[Data]

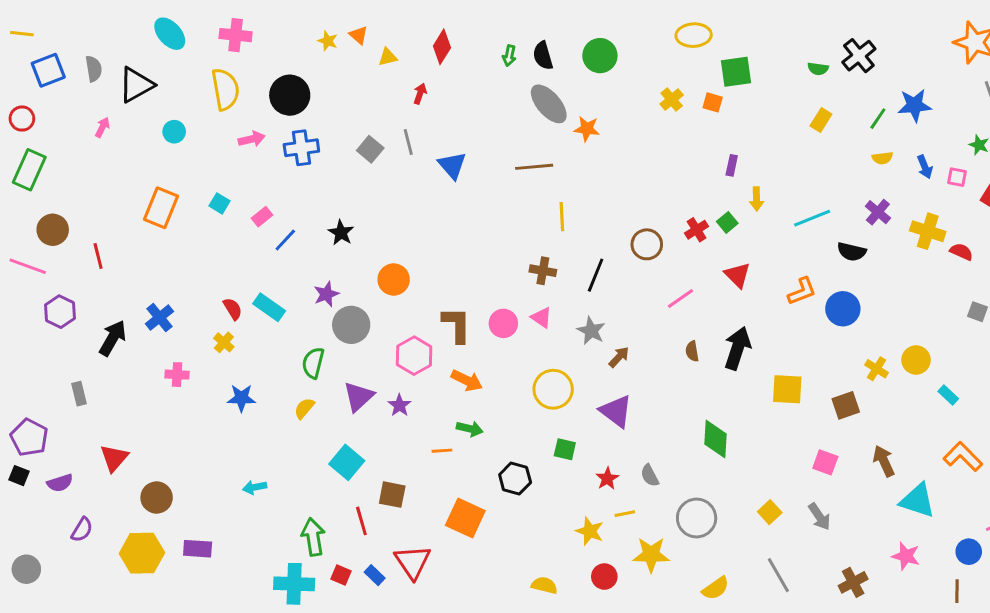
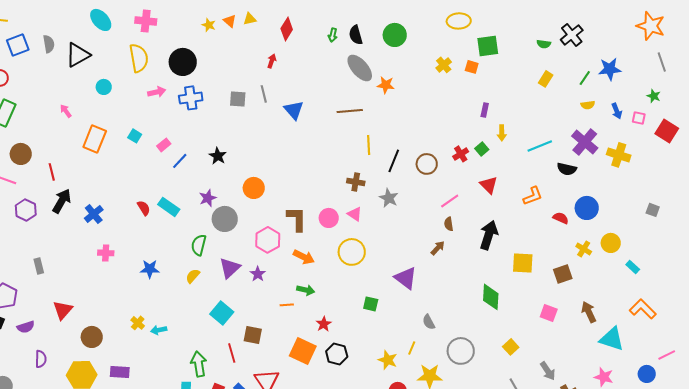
yellow triangle: (388, 57) -> (250, 19), moved
pink arrow: (102, 127) -> (66, 111), moved, turned -64
gray square: (370, 149) -> (238, 99), turned -36
purple cross: (878, 212) -> (585, 142), size x1.5
red semicircle: (961, 252) -> (561, 218), moved
black line: (596, 275) -> (394, 161), moved
blue circle: (843, 309) -> (587, 208), moved
gray star: (591, 331) -> (389, 198), moved
black arrow: (113, 338) -> (62, 201), moved
yellow cross: (224, 342) -> (138, 323), moved
brown semicircle: (692, 351) -> (449, 224), moved
brown arrow: (619, 357) -> (438, 248), moved
yellow circle: (553, 389) -> (352, 252), moved
green diamond: (716, 439) -> (491, 297), moved
black hexagon: (515, 478) -> (337, 354), moved
red star: (607, 478) -> (324, 324), moved
yellow line: (625, 514) -> (412, 348), turned -56
gray arrow: (819, 517) -> (548, 371), moved
purple semicircle: (82, 530) -> (41, 359), turned -30

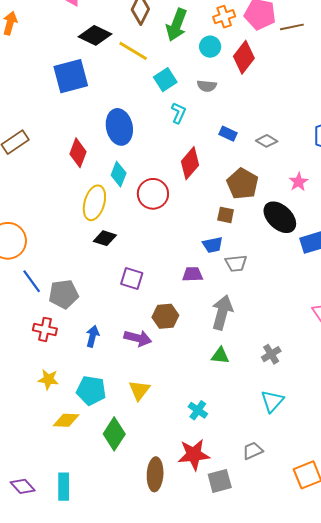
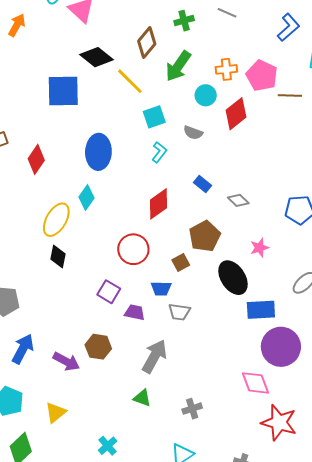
red diamond: (78, 153) -> (36, 159), moved
red circle: (153, 194) -> (133, 249), moved
brown square: (226, 215) -> (181, 263), turned 36
black diamond: (105, 238) -> (58, 257), turned 70
purple square: (132, 278) -> (109, 292), moved
blue arrow: (93, 336) -> (23, 349), size x1.4

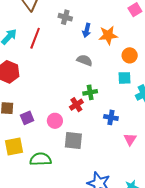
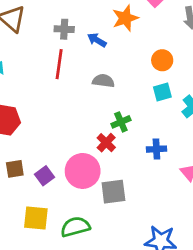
blue arrow: (87, 30) -> (97, 40), turned 120
orange star: (108, 35) -> (125, 18), moved
red line: (35, 38) -> (59, 64), moved
pink circle: (55, 121) -> (83, 171), size x1.6
yellow square: (14, 146) -> (36, 218), turned 30

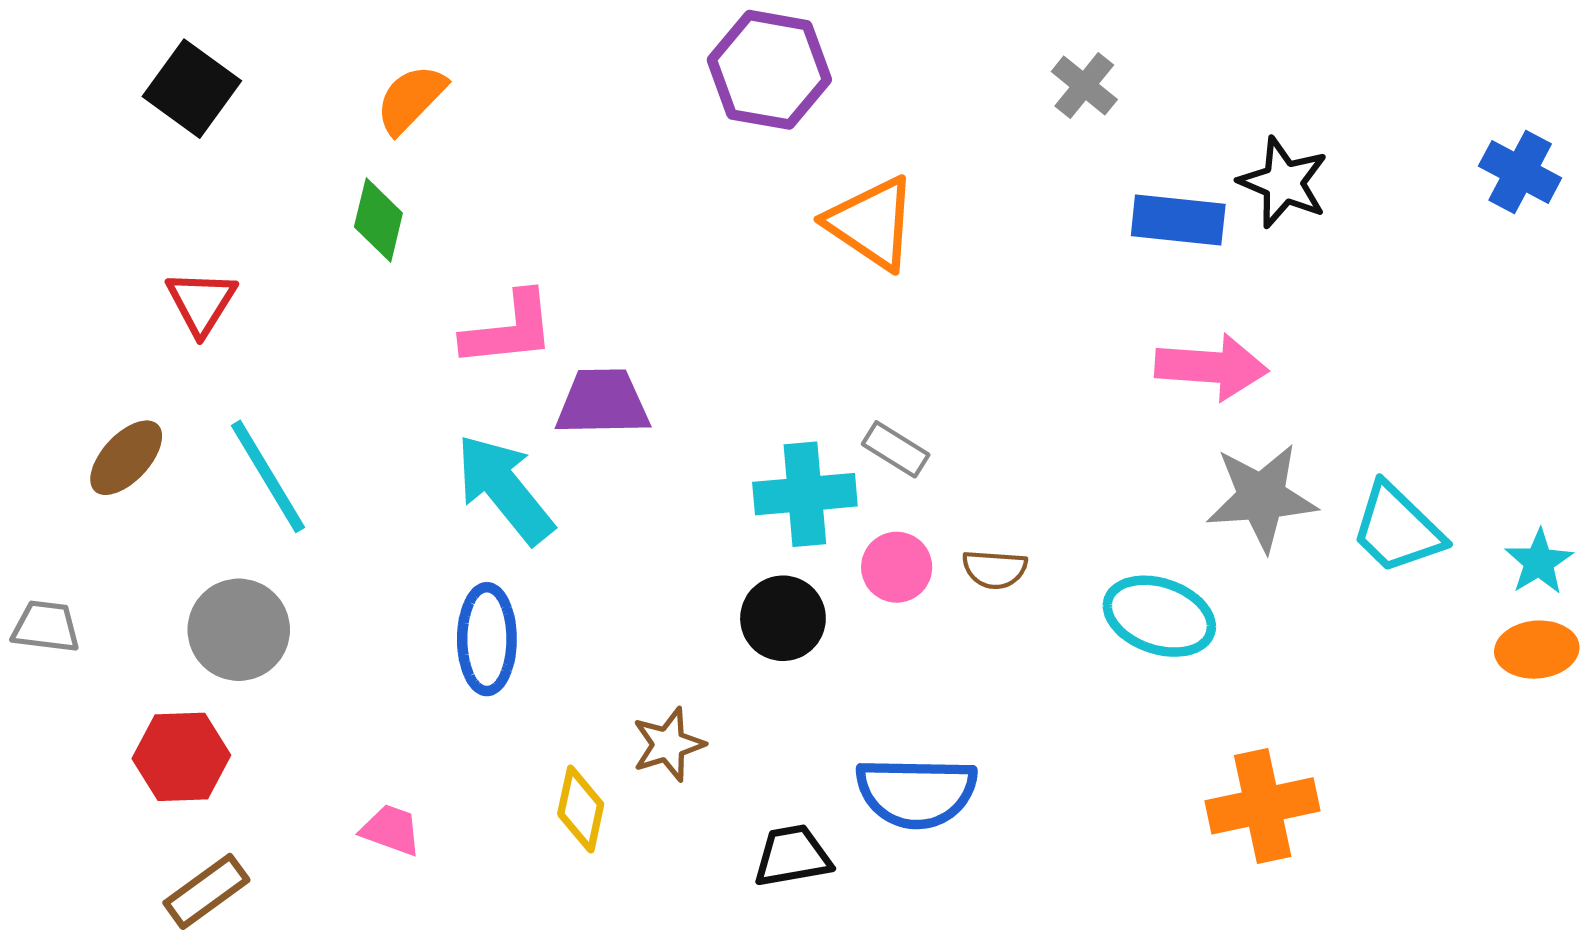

[/Data]

• **Required action**
Restate, word for word, each line from the line containing "purple square: (132, 278)" through the end of the entries above; the pictures are not part of the copy.

• **Written solution**
purple square: (132, 278) -> (109, 292), moved
blue arrow: (93, 336) -> (23, 349), size x1.4

blue arrow: (87, 30) -> (97, 40), turned 120
orange star: (108, 35) -> (125, 18), moved
red line: (35, 38) -> (59, 64), moved
pink circle: (55, 121) -> (83, 171), size x1.6
yellow square: (14, 146) -> (36, 218), turned 30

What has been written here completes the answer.